▶ WHAT NEEDS TO BE DONE
Each line below that holds the word "yellow" counts toward the answer; reply with the total number only.

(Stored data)

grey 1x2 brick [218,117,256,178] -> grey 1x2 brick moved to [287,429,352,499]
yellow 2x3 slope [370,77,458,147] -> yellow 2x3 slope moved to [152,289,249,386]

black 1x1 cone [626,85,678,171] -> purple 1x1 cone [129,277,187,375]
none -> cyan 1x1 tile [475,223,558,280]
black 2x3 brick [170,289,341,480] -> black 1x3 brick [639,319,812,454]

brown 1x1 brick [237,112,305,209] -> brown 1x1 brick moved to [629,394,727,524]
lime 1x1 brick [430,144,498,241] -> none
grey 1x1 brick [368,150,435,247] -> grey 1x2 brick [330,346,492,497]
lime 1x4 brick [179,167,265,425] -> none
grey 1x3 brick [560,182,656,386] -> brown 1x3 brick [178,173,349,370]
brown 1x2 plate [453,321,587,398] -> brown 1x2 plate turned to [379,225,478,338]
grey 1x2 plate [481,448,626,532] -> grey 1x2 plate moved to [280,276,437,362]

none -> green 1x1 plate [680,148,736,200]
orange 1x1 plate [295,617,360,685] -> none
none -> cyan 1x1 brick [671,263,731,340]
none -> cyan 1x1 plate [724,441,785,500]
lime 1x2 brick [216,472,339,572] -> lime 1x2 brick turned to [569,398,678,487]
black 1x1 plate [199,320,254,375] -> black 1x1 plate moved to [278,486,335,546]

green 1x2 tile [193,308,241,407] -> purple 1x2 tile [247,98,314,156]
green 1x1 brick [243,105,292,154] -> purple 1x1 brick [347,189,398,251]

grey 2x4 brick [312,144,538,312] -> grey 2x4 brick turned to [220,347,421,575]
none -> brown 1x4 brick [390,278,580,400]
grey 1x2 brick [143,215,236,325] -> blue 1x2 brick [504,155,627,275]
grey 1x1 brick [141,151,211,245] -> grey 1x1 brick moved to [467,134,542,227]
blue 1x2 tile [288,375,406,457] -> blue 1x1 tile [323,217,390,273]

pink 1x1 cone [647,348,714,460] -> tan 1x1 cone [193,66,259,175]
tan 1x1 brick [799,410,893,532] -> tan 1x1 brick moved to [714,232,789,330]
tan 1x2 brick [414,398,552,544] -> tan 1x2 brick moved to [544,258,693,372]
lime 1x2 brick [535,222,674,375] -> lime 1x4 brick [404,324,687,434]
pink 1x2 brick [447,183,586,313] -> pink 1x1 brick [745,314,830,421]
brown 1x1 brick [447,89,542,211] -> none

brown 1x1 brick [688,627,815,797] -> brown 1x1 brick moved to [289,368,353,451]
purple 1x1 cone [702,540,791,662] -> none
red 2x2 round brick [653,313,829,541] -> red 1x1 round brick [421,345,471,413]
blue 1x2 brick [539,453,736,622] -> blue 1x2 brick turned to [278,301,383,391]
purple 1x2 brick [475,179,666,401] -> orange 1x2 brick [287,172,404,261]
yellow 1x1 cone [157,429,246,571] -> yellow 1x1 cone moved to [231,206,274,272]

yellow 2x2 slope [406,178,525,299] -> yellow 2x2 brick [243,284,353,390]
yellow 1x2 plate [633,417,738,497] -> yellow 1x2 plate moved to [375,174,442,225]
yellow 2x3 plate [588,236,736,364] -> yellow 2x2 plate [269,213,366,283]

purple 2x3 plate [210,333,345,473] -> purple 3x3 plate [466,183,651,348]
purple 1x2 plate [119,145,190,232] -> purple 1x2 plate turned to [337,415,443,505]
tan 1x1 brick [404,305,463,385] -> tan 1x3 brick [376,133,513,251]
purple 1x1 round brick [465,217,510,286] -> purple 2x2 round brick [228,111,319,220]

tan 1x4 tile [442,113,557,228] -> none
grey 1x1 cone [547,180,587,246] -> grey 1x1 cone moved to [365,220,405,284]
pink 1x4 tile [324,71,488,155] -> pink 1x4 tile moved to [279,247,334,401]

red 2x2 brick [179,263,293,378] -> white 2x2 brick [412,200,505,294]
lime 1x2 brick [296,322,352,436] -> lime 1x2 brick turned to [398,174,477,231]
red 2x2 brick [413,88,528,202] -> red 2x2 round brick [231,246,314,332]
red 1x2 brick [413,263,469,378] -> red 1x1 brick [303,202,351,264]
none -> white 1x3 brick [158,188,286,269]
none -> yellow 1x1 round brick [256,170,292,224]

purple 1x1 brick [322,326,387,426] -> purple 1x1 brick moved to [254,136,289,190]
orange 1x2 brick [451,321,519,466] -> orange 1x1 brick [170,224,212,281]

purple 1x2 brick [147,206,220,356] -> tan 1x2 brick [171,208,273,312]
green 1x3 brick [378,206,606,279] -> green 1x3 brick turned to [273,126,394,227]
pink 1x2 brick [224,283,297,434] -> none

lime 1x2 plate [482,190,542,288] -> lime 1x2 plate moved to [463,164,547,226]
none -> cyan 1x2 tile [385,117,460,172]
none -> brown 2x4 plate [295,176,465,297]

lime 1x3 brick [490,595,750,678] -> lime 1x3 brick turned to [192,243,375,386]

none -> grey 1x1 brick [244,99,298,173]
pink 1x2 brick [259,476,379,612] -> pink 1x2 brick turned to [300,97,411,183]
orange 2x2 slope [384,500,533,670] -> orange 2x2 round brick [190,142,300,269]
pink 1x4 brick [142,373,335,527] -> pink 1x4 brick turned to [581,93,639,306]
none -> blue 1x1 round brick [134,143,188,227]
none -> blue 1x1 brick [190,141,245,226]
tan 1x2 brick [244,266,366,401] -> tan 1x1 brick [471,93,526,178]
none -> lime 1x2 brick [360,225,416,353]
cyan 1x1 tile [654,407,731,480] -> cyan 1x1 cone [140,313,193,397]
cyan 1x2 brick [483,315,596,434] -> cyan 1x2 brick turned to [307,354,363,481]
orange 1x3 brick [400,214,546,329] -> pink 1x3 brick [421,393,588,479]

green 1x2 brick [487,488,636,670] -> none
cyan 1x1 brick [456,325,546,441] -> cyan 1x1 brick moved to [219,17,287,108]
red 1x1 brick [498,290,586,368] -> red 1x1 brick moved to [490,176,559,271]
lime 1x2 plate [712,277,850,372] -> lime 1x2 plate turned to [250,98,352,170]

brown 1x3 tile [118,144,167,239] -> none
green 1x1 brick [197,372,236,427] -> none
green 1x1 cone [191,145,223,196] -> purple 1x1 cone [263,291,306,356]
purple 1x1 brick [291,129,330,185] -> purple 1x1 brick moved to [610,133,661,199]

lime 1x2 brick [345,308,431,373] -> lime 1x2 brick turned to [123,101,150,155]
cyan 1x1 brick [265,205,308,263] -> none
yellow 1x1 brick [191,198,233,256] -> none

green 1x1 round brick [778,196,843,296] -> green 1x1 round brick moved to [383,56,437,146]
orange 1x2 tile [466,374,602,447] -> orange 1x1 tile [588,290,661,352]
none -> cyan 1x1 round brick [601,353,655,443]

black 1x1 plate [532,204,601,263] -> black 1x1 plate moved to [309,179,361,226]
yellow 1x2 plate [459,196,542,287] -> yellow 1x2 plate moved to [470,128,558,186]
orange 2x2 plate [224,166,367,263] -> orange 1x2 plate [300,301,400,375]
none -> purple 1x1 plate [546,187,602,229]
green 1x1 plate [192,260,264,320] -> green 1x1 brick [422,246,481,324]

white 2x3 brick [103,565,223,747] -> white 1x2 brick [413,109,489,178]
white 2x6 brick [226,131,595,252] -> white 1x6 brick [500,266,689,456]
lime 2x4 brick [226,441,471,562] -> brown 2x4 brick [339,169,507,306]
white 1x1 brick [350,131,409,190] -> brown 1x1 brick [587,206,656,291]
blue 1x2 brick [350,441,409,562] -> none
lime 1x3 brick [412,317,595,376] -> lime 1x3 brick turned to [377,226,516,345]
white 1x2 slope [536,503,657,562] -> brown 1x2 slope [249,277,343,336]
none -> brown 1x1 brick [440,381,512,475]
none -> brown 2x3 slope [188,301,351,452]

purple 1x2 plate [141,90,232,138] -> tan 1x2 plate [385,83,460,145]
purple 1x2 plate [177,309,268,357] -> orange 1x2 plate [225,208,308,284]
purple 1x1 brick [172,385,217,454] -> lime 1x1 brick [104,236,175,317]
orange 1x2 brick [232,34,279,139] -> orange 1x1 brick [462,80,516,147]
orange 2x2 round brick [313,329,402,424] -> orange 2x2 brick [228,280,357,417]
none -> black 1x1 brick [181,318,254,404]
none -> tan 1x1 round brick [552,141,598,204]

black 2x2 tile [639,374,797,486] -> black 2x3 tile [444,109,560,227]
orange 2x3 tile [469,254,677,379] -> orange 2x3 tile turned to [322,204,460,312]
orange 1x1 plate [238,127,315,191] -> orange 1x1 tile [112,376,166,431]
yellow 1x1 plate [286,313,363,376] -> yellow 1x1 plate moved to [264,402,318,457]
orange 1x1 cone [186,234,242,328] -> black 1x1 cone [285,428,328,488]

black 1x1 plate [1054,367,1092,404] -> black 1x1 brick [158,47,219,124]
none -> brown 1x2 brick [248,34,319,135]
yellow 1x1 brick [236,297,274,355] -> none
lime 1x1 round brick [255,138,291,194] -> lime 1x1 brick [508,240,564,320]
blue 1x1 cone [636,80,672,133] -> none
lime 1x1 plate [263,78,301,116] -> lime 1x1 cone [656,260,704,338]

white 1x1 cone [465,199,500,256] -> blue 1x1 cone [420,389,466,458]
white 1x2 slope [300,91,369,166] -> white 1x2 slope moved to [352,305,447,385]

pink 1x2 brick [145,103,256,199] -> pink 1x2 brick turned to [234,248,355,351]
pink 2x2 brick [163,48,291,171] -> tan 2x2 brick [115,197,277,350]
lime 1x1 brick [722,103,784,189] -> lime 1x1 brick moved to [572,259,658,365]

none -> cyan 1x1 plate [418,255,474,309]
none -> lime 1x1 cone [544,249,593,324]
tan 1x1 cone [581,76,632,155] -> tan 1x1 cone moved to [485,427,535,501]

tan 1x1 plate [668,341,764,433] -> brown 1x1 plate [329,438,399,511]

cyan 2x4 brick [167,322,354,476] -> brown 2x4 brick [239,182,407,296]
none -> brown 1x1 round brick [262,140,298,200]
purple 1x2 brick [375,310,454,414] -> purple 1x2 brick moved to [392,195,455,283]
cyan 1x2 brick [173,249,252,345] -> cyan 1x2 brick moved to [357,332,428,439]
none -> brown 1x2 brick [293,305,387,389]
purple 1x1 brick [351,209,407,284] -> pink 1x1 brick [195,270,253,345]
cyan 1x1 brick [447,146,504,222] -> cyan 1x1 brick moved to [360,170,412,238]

▶ SOLUTION
10